What you need to do: Within the entries below, every line containing "blue" is to be copied.

[Collected data entries]
== Segment start ==

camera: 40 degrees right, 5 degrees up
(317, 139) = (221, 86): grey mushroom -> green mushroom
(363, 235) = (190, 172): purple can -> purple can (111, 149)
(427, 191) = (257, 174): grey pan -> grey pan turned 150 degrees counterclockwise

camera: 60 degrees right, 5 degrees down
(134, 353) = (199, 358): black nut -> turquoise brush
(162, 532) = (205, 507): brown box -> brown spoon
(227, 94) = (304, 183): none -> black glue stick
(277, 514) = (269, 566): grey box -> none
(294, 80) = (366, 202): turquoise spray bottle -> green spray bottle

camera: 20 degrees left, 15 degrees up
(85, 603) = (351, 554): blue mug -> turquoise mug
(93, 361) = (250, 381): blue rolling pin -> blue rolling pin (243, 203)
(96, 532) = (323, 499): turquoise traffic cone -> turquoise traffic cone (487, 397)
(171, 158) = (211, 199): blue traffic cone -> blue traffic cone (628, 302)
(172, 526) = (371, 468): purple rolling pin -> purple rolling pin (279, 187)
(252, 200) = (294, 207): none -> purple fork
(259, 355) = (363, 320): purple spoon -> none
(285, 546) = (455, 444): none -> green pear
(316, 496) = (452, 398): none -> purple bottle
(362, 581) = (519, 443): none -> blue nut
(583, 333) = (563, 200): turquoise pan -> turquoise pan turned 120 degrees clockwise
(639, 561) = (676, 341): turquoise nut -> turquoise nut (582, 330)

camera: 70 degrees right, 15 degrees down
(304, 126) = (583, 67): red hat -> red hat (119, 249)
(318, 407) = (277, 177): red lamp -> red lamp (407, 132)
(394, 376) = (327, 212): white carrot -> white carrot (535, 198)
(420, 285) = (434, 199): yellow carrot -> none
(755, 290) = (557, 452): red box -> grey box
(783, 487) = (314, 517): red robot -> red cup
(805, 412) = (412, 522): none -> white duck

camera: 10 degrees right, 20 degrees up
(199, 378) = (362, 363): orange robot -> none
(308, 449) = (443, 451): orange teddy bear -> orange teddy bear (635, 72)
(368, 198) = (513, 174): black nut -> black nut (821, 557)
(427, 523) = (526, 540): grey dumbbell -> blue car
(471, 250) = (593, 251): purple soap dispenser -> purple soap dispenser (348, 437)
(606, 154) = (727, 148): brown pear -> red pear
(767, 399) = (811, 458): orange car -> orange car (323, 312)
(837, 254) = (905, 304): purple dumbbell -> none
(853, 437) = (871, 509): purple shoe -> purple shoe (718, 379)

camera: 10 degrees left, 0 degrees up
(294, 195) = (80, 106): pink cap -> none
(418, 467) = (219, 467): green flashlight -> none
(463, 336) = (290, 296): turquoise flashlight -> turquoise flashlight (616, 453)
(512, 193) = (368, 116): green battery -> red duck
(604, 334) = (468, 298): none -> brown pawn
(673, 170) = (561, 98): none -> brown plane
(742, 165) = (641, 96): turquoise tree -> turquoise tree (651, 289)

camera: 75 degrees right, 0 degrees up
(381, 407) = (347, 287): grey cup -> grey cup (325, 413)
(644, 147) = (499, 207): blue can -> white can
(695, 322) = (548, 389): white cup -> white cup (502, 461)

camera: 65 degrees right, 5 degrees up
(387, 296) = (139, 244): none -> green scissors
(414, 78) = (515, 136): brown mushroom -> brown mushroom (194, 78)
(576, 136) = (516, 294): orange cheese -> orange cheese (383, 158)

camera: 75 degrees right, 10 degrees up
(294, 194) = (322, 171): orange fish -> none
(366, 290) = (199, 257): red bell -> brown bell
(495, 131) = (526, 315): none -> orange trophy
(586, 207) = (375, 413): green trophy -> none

== Segment end ==

Written reply:
(85, 603) = (351, 554): blue mug -> turquoise mug
(93, 361) = (250, 381): blue rolling pin -> blue rolling pin (243, 203)
(171, 158) = (211, 199): blue traffic cone -> blue traffic cone (628, 302)
(362, 581) = (519, 443): none -> blue nut
(427, 523) = (526, 540): grey dumbbell -> blue car
(644, 147) = (499, 207): blue can -> white can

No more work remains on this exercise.